PROBLEM REQUIREMENTS: Exclude all images and print the entries below exactly.

INFORMATION GIVEN:

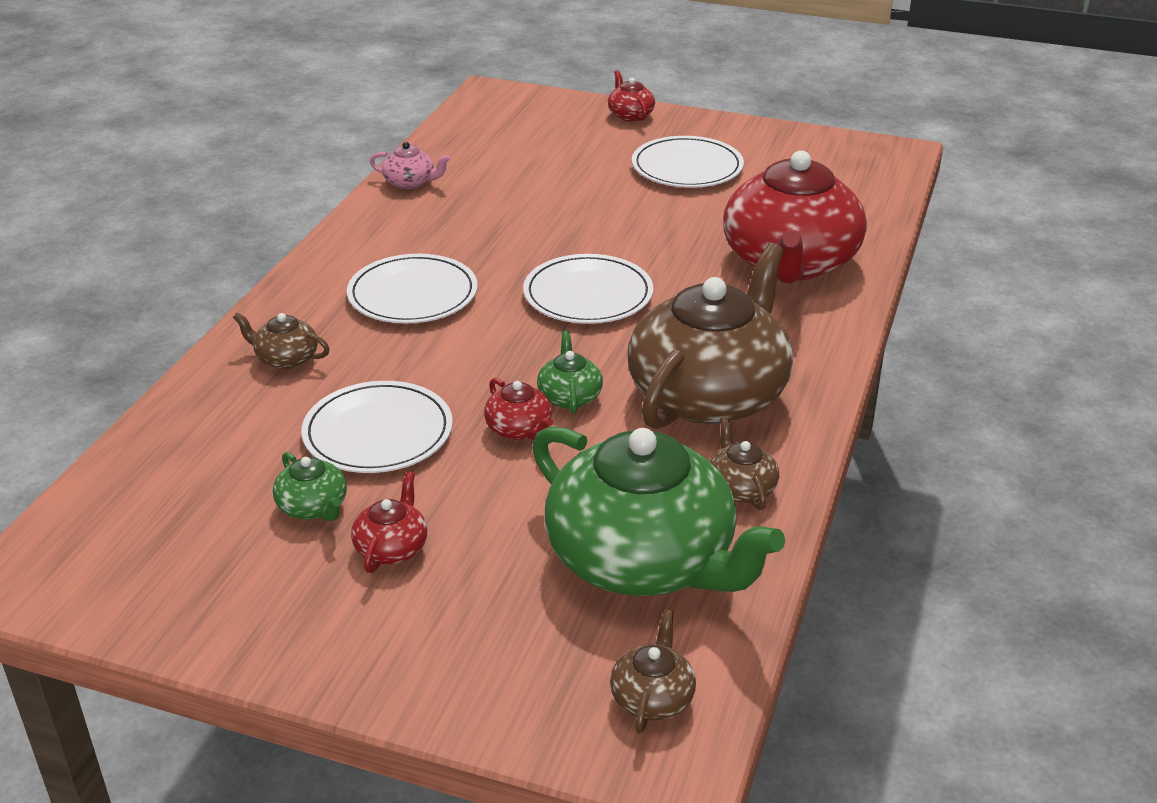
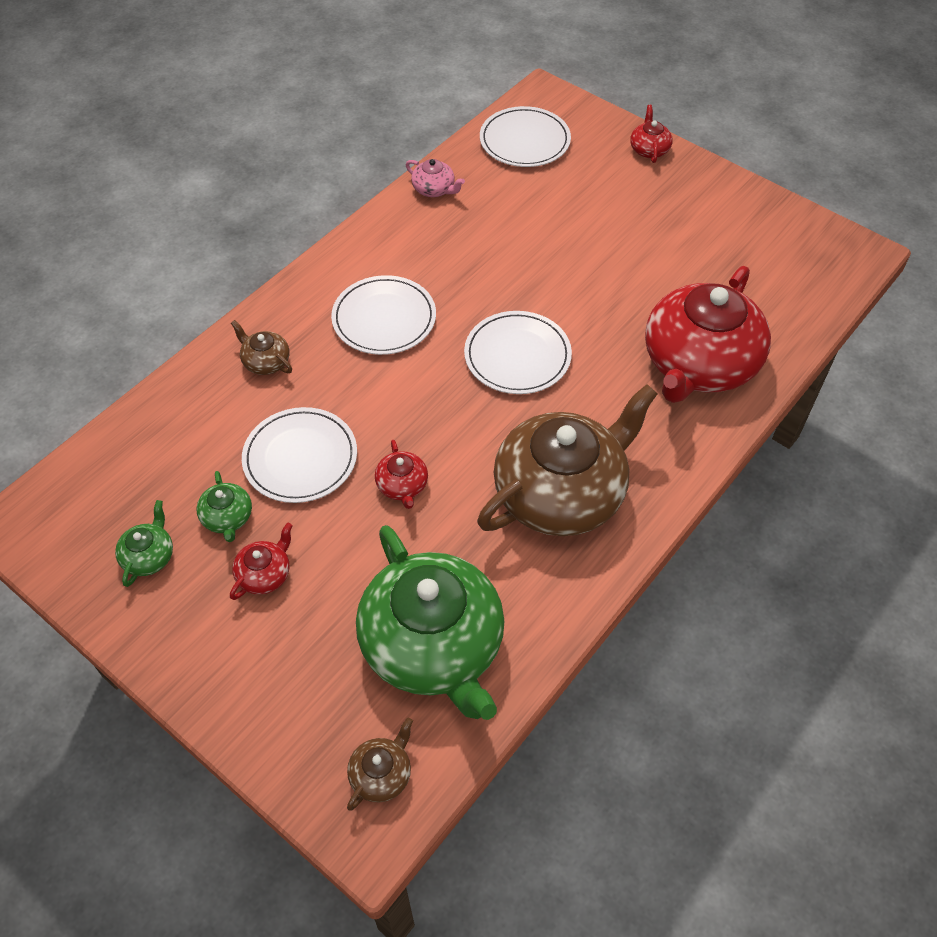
camera: 20 degrees right, 20 degrees up
(569, 396) = (454, 462): green teapot -> green teapot (149, 556)
(687, 167) = (667, 227): white plate -> white plate (524, 141)
(740, 488) = (538, 598): brown teapot -> none

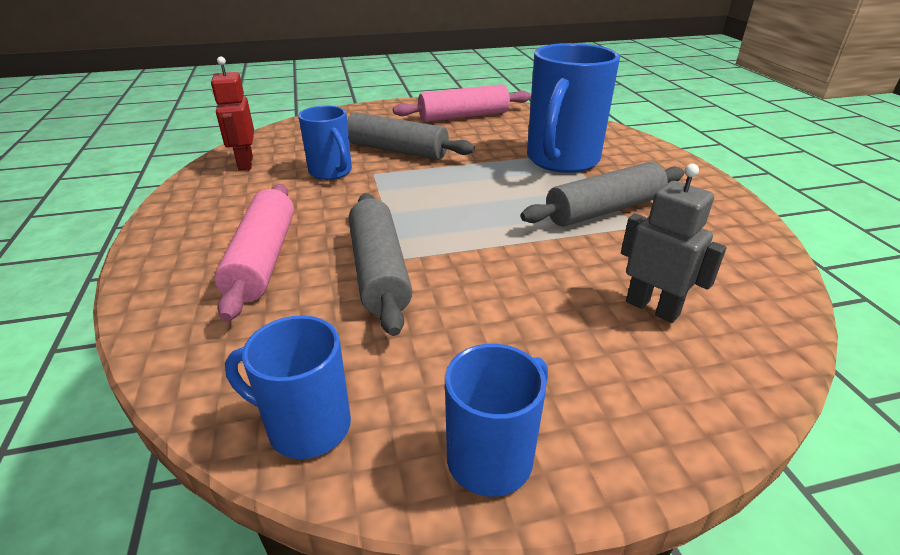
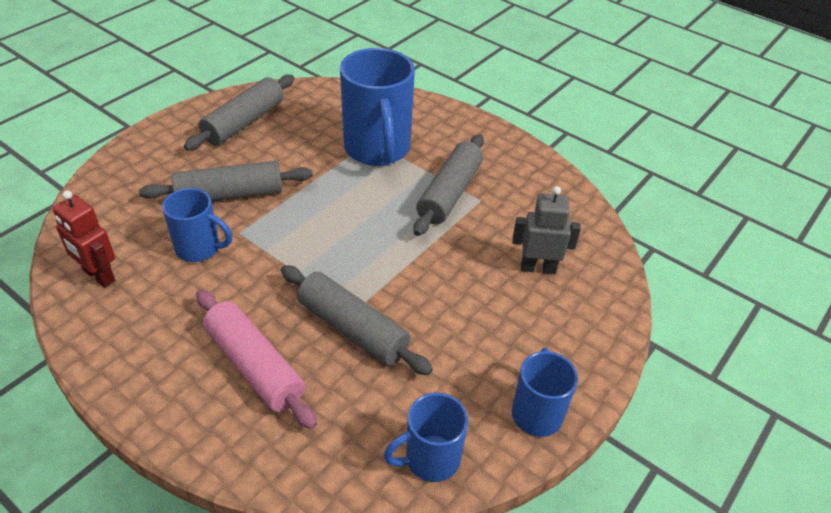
camera: 40 degrees left, 10 degrees up
(463, 116) = (244, 122): pink rolling pin -> grey rolling pin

WRITTEN RESPONSE:
camera: 20 degrees right, 20 degrees up
(569, 396) = (454, 462): green teapot -> green teapot (149, 556)
(687, 167) = (667, 227): white plate -> white plate (524, 141)
(740, 488) = (538, 598): brown teapot -> none

camera: 40 degrees left, 10 degrees up
(463, 116) = (244, 122): pink rolling pin -> grey rolling pin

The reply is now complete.